# [Task to carry out]
Begin at the line containing "purple plate E3:F3" in the data below and go on through the line containing "yellow cone I6 level 4 -> none", repeating each line exactly; include both ends and no other line.

# [Material provided]

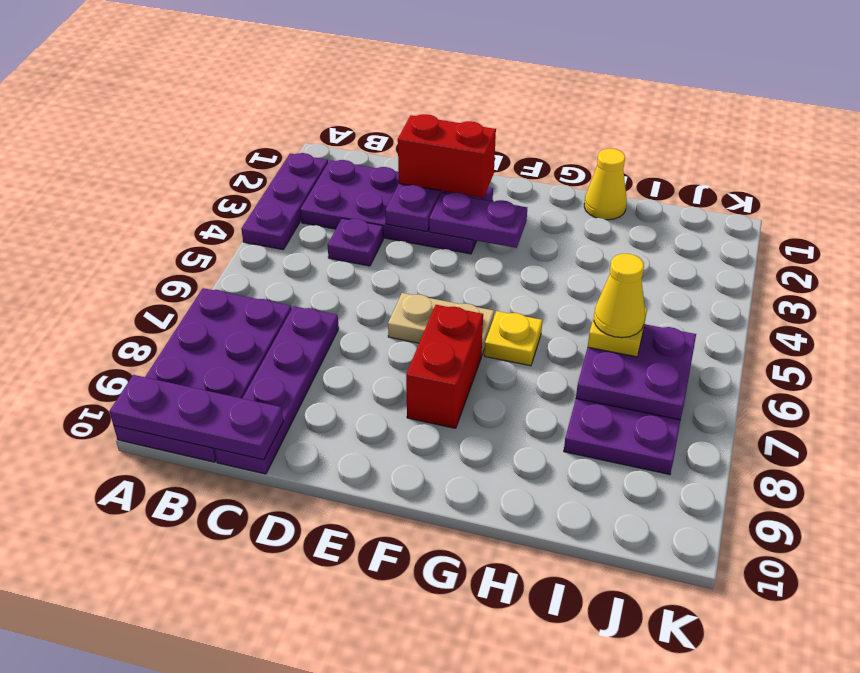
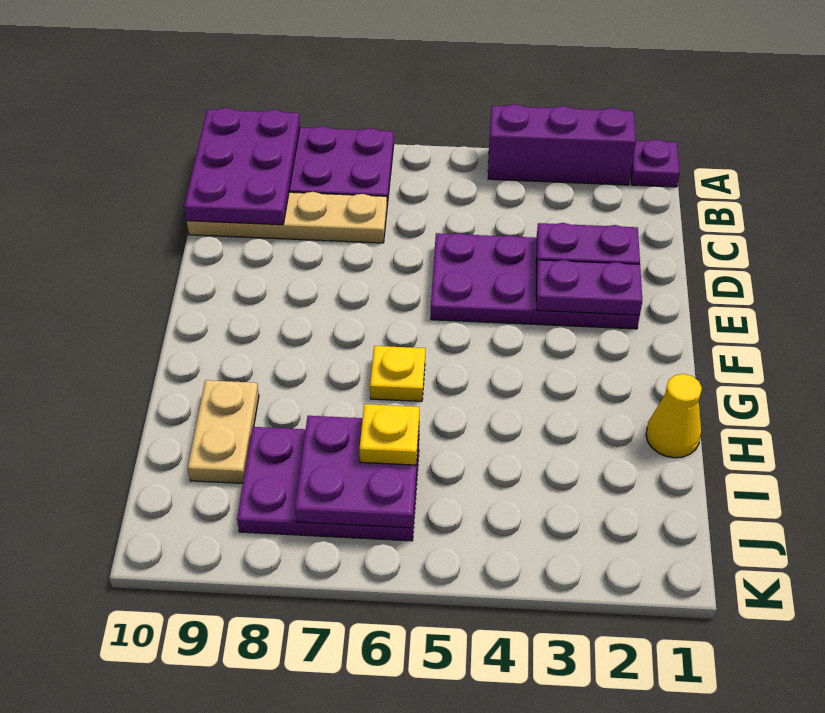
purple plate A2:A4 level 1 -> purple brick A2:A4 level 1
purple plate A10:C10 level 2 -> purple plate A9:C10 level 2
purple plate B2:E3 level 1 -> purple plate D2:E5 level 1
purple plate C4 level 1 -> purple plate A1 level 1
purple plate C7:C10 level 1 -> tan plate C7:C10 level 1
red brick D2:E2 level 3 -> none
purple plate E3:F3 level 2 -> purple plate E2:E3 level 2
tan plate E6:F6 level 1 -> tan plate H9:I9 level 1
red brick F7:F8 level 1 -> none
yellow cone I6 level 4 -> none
---
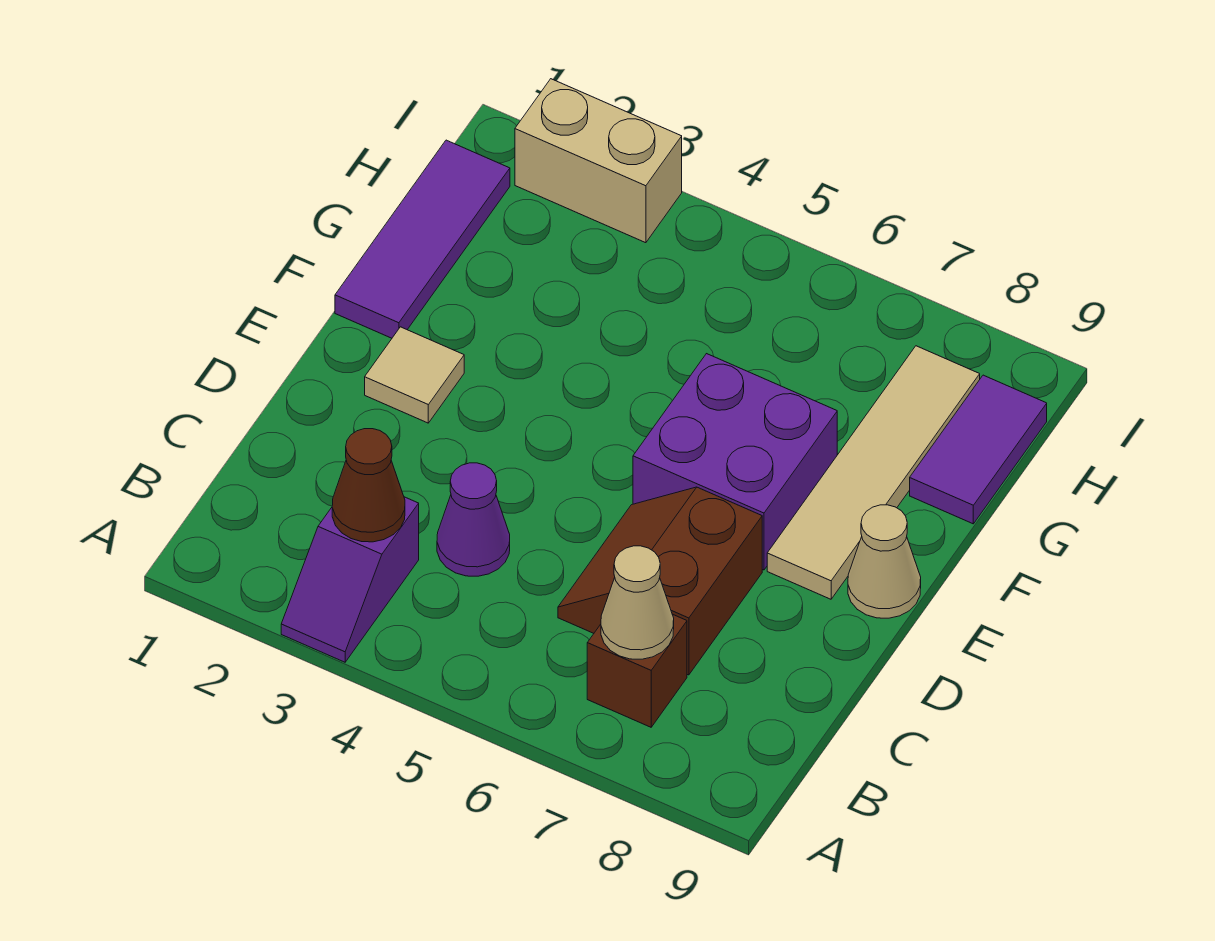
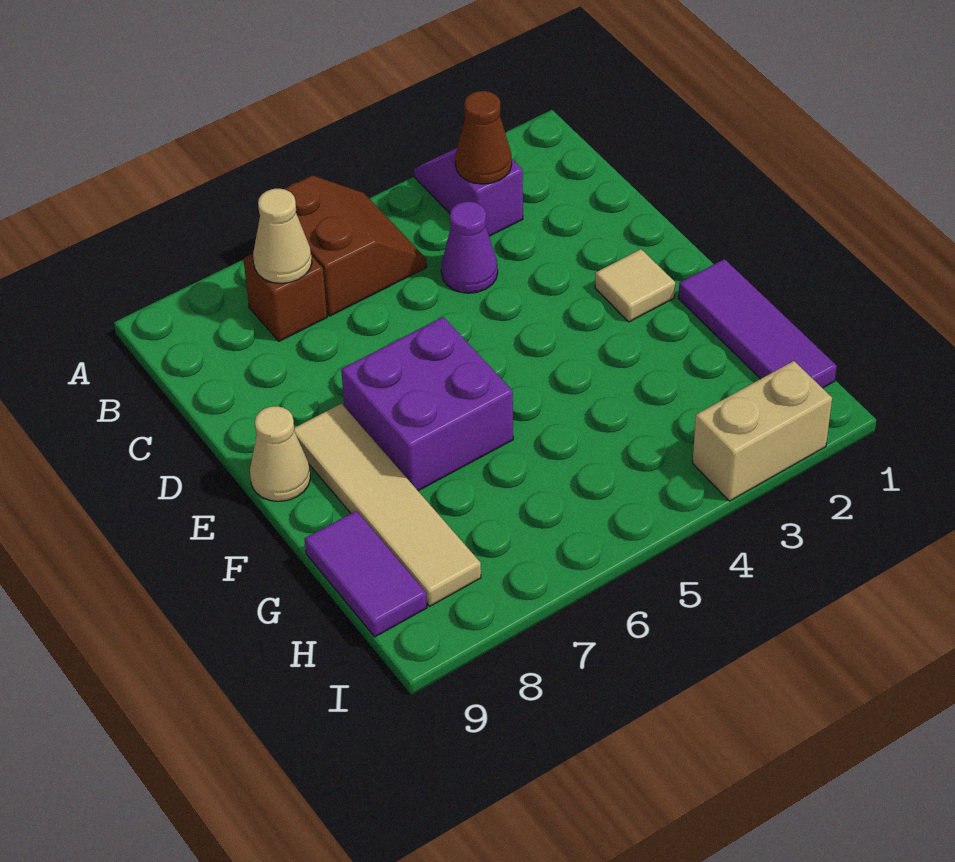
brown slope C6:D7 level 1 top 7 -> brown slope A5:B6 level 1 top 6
...
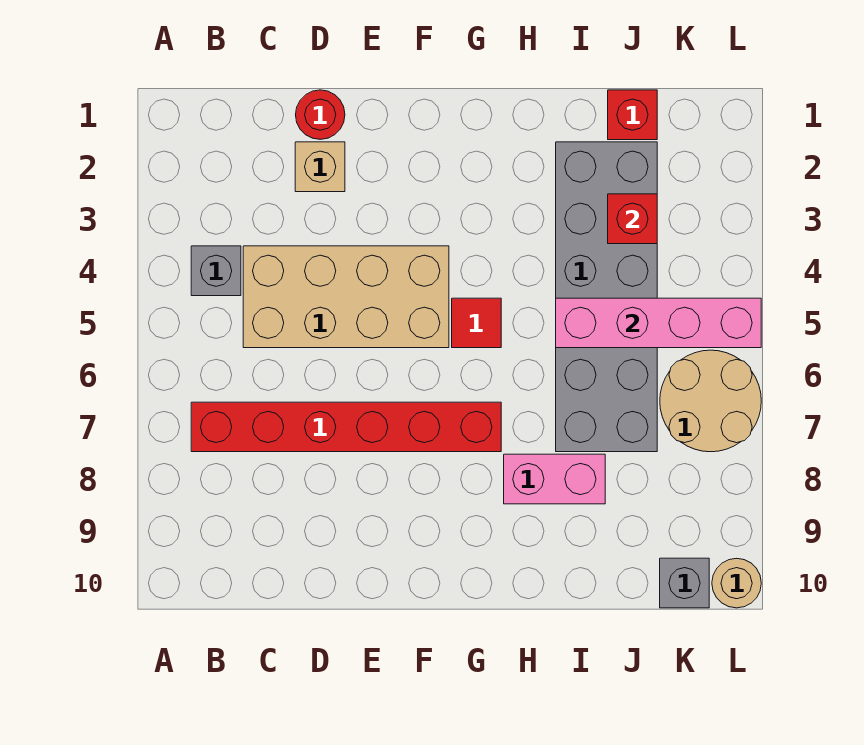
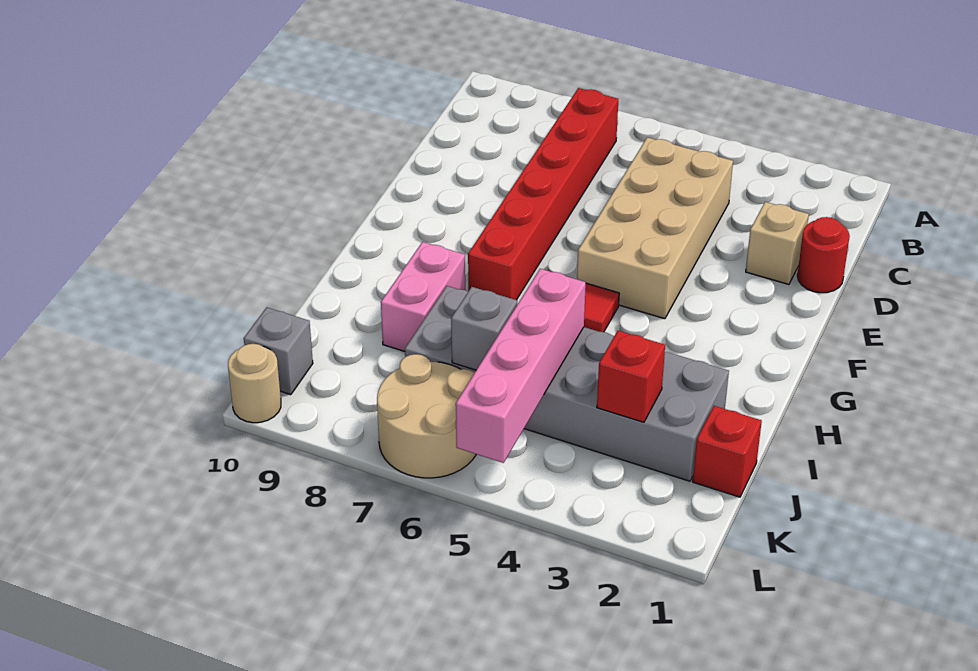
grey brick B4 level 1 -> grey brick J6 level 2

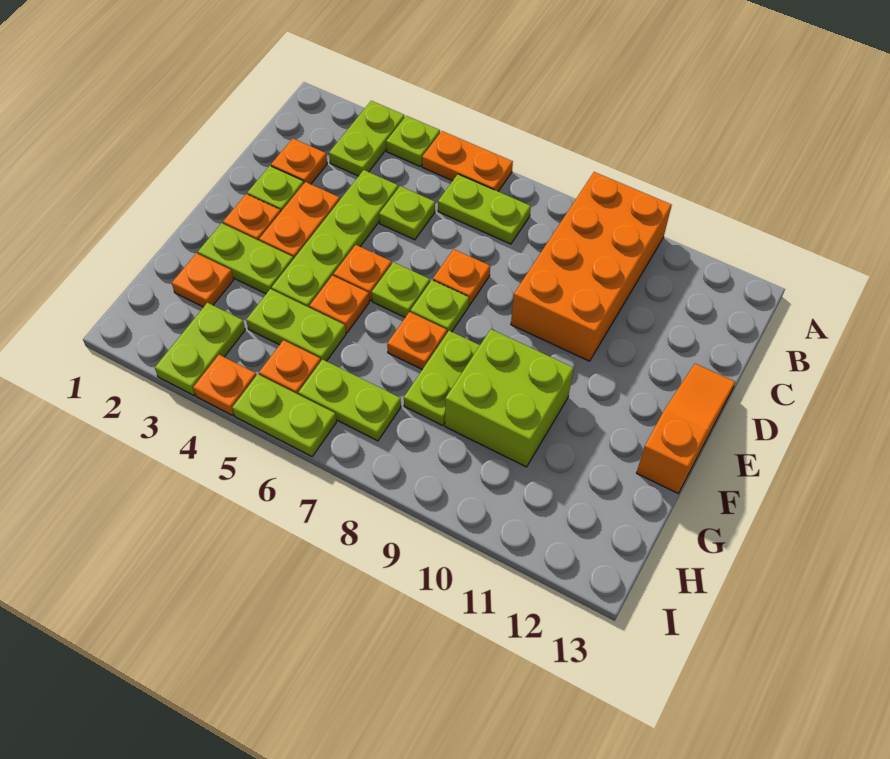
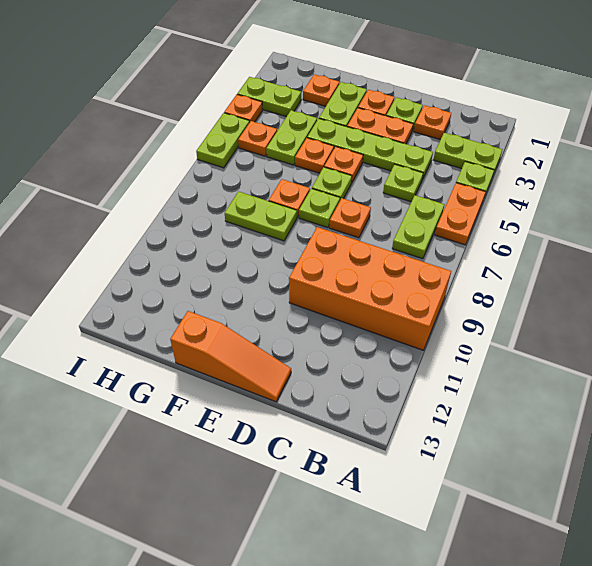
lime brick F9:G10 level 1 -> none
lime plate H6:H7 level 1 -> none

# [Answer section]
purple plate E3:F3 level 2 -> purple plate E2:E3 level 2
tan plate E6:F6 level 1 -> tan plate H9:I9 level 1
red brick F7:F8 level 1 -> none
yellow cone I6 level 4 -> none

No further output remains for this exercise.